▸ Instructions for the task: Take the entries that follow and return exactly the lines from the one holding "cyan star: (1362, 642)" through the one holding "black square: (1426, 1116)", both included. Nothing else is needed.

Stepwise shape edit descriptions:
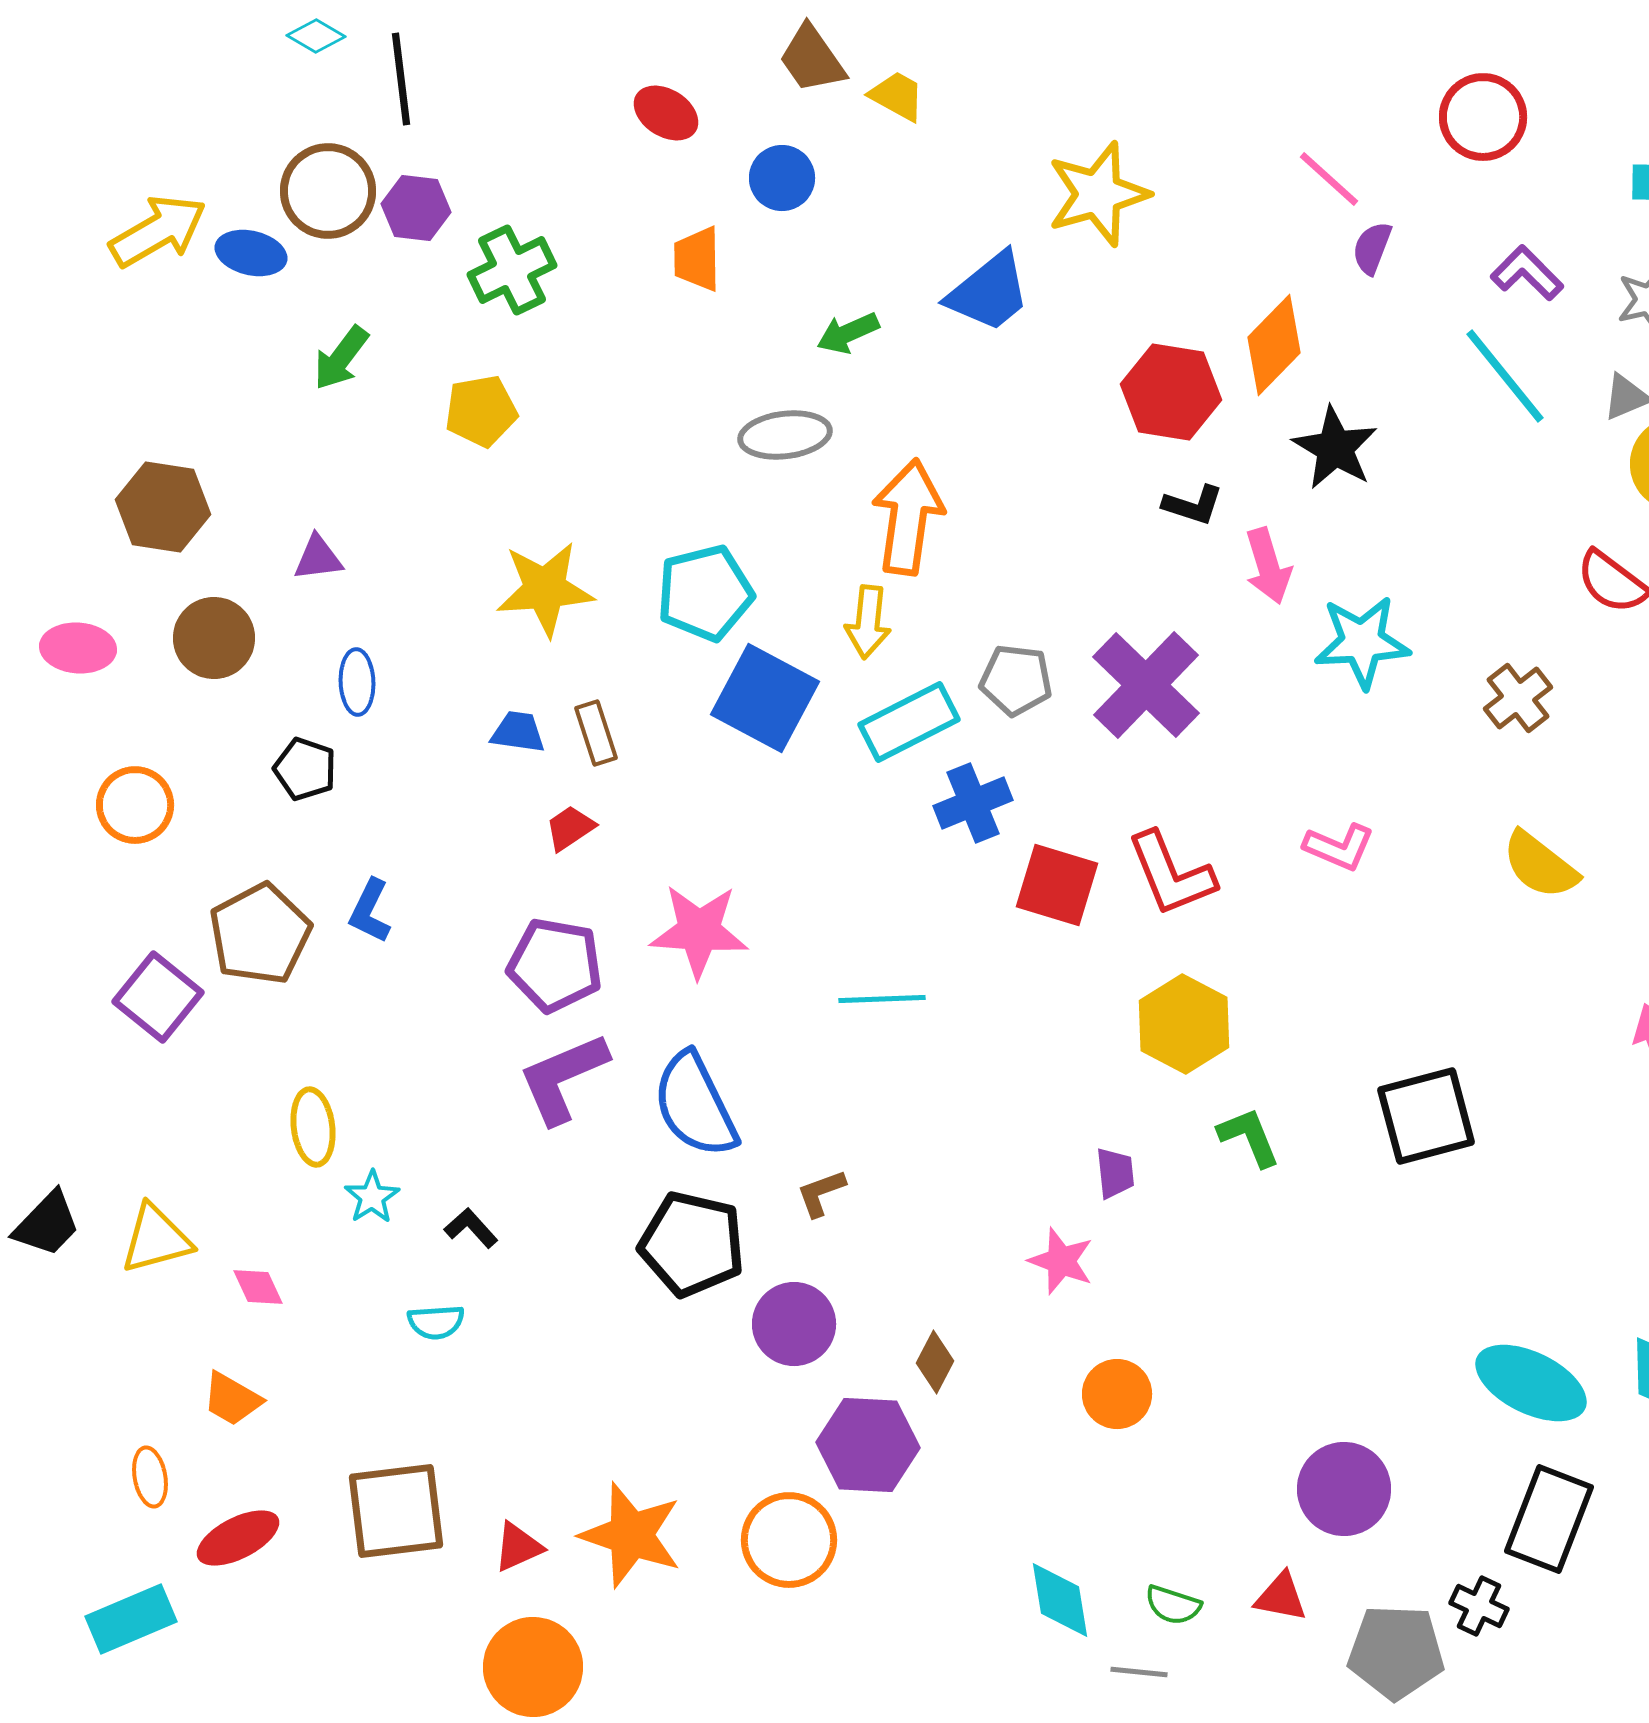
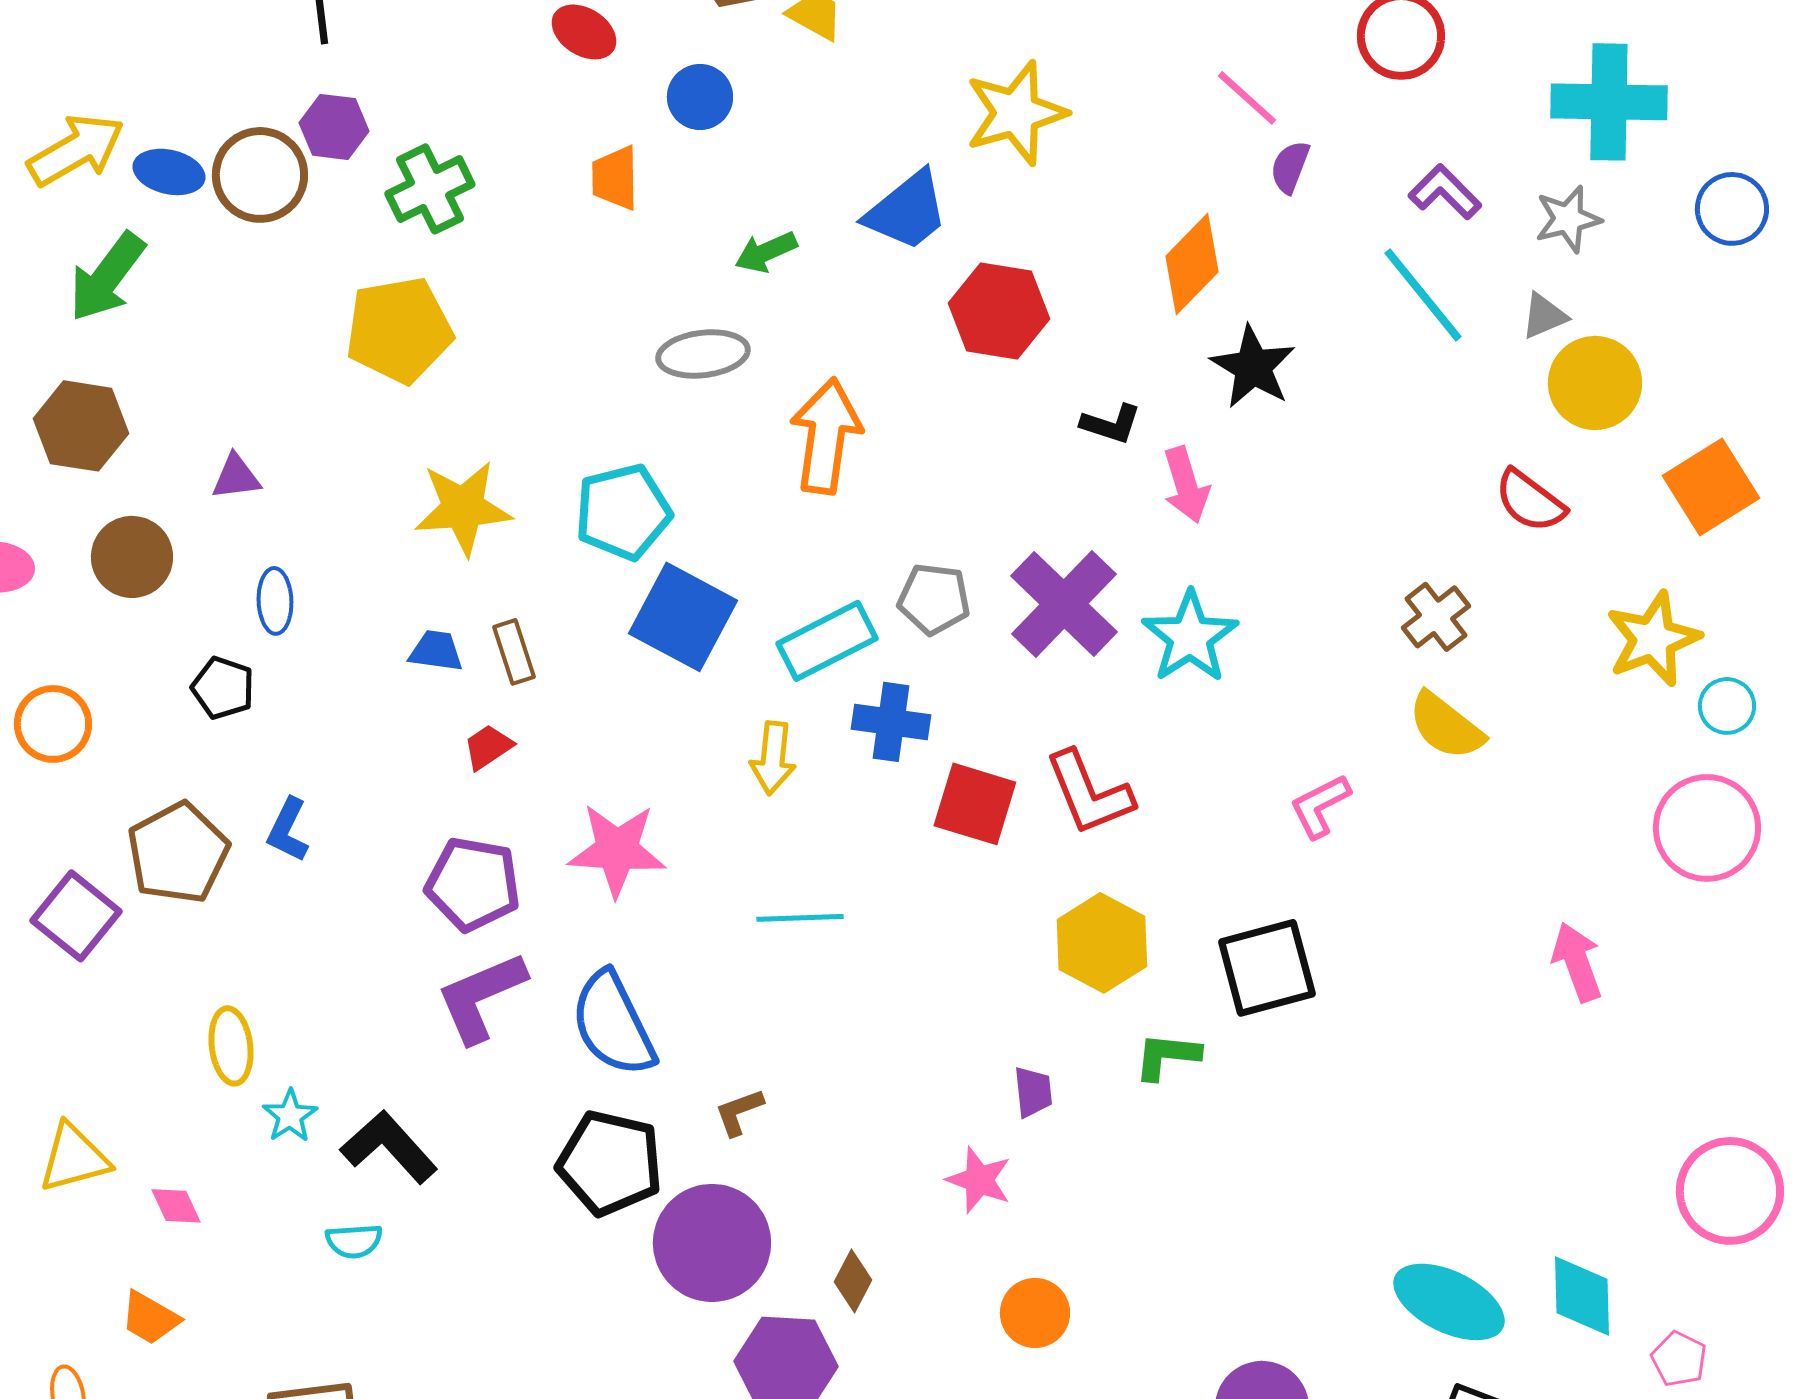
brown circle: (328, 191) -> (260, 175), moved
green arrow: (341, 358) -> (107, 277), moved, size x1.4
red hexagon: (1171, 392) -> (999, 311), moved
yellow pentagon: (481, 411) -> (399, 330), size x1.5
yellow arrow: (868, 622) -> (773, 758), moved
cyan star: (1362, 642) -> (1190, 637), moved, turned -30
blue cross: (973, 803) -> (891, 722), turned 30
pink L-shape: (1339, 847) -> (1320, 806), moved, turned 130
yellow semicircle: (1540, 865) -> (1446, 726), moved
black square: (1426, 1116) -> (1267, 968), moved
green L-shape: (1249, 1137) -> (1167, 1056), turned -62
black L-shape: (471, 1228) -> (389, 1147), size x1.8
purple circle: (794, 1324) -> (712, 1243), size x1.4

▸ Solution to this problem:
cyan star: (1362, 642) -> (1190, 637), moved, turned -30
blue cross: (973, 803) -> (891, 722), turned 30
pink L-shape: (1339, 847) -> (1320, 806), moved, turned 130
yellow semicircle: (1540, 865) -> (1446, 726), moved
black square: (1426, 1116) -> (1267, 968), moved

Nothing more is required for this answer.